_Exercise instructions_. The answer must consist solely of the lines from the one with "C6: 470nF (GND, VDD) -> none" through the last line of the data, copied exactly, with no pictures.

_Supplied material_.

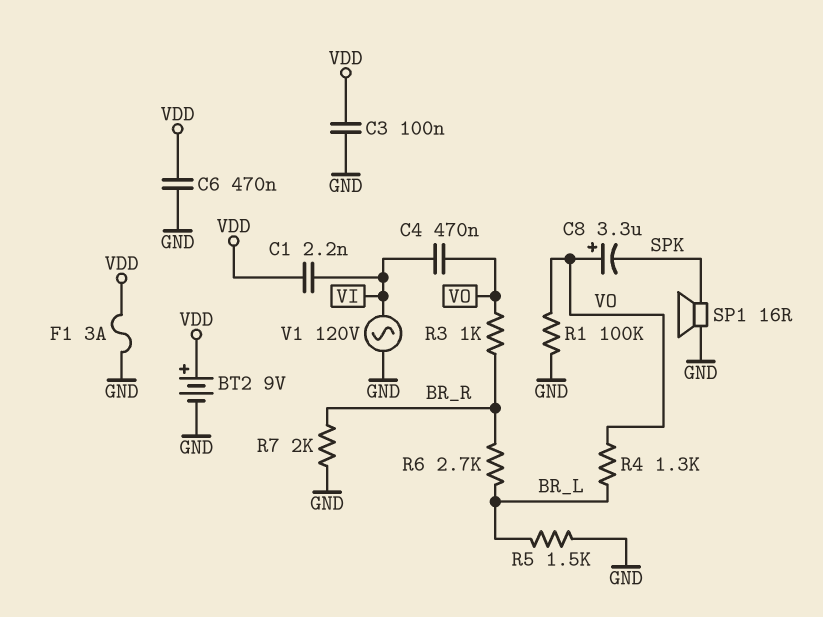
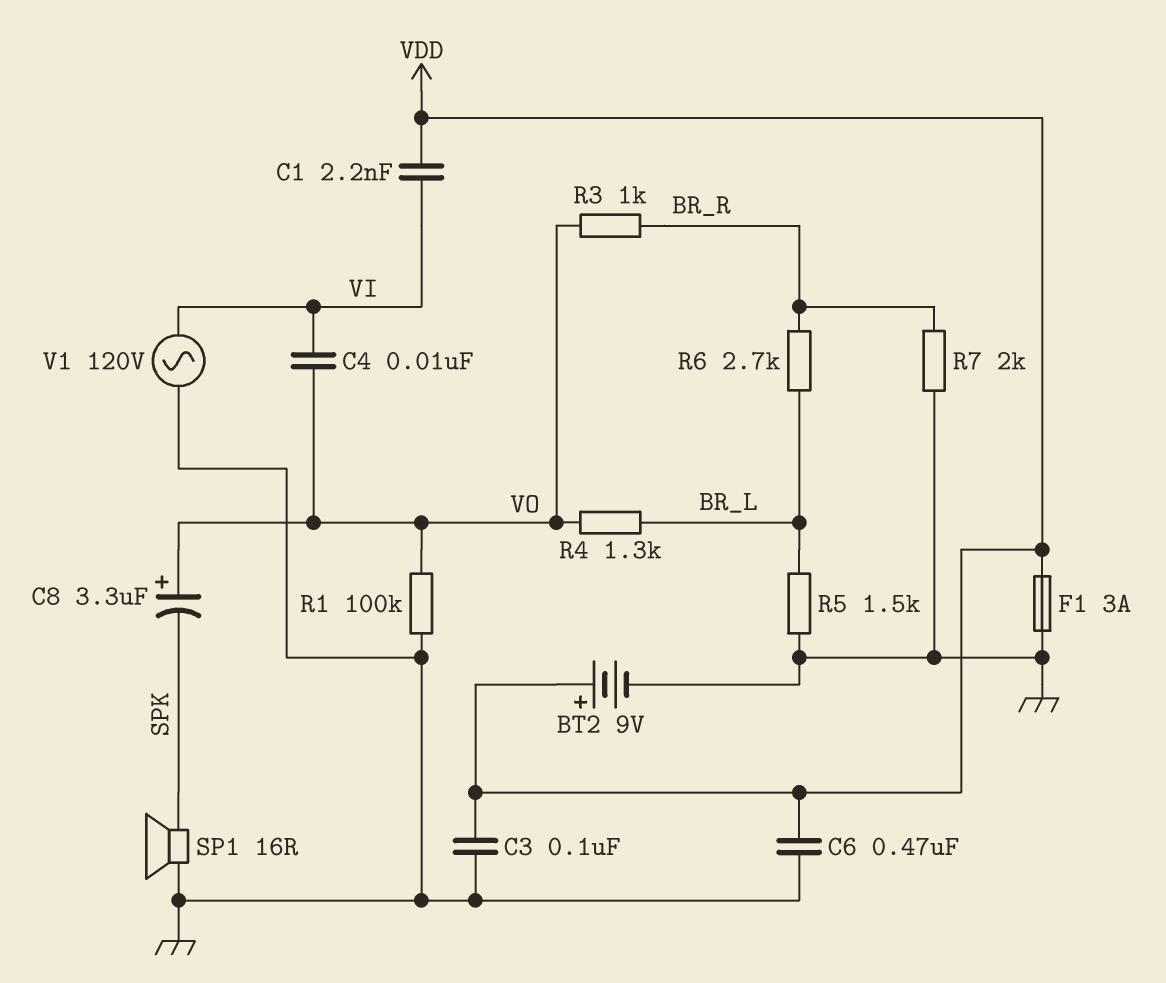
C4: 470nF (VI, VO) -> 10nF (VI, VO)

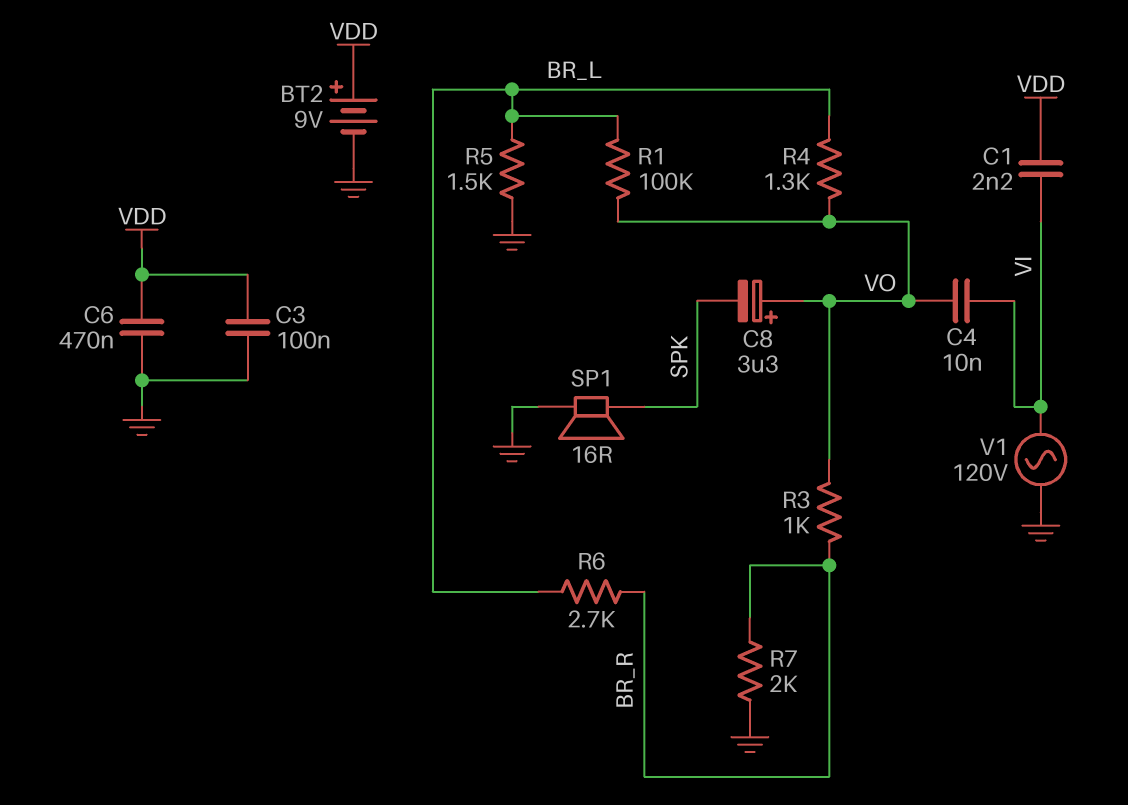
F1: 3A (GND, VDD) -> none
R1: 100k (GND, VO) -> 100k (BR_L, VO)

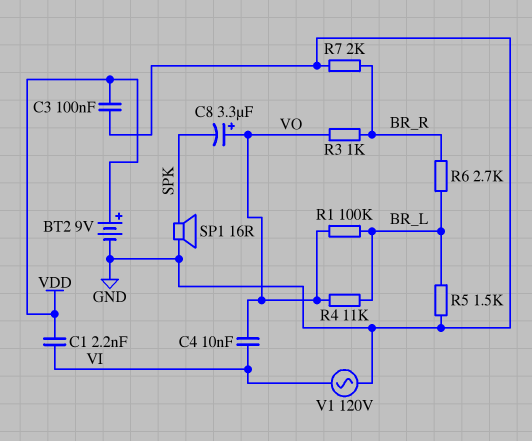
C6: 470nF (GND, VDD) -> none
R4: 1.3k (BR_L, VO) -> 11k (BR_L, VO)

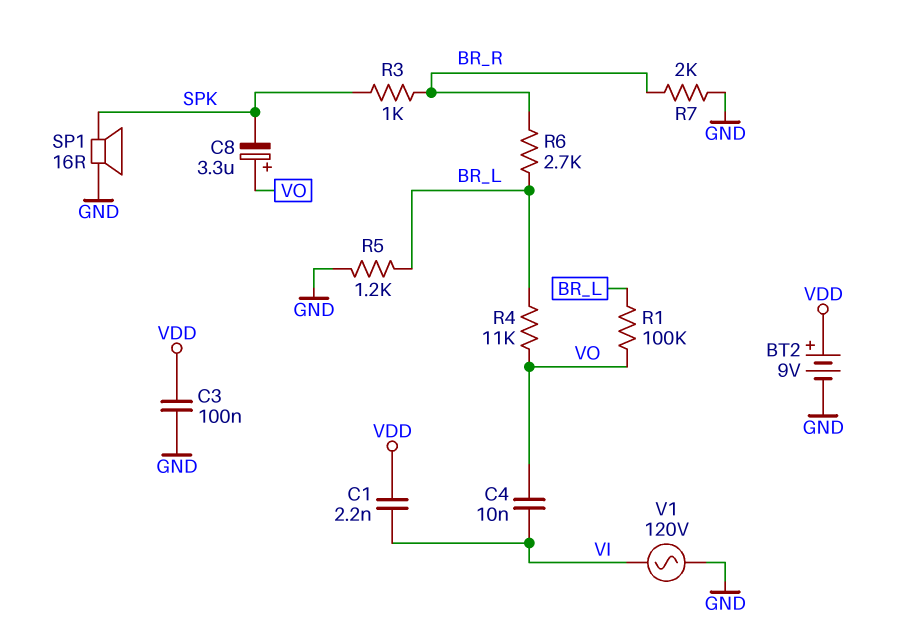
R3: 1k (BR_R, VO) -> 1k (BR_R, SPK)
R5: 1.5k (BR_L, GND) -> 1.2k (BR_L, GND)

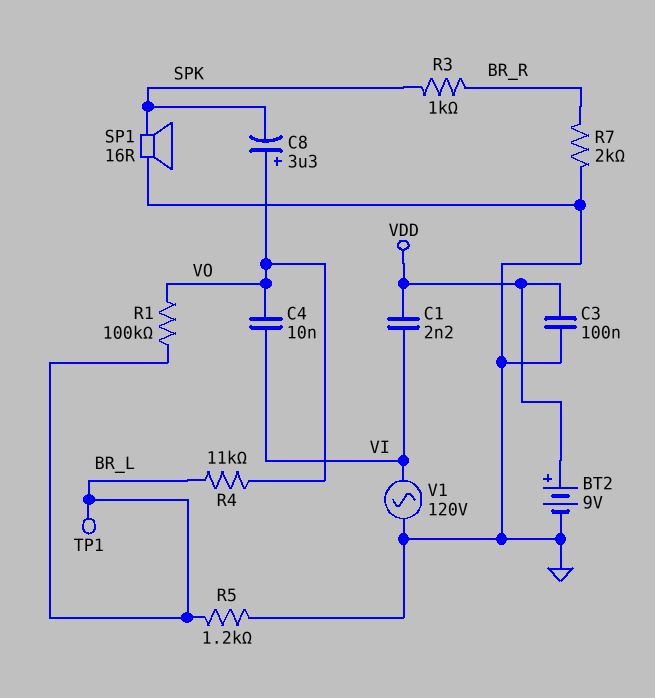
R6: 2.7k (BR_L, BR_R) -> none
TP1: none -> test point (BR_L)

_Answer space_.
C6: 470nF (GND, VDD) -> none
R4: 1.3k (BR_L, VO) -> 11k (BR_L, VO)

R3: 1k (BR_R, VO) -> 1k (BR_R, SPK)
R5: 1.5k (BR_L, GND) -> 1.2k (BR_L, GND)

R6: 2.7k (BR_L, BR_R) -> none
TP1: none -> test point (BR_L)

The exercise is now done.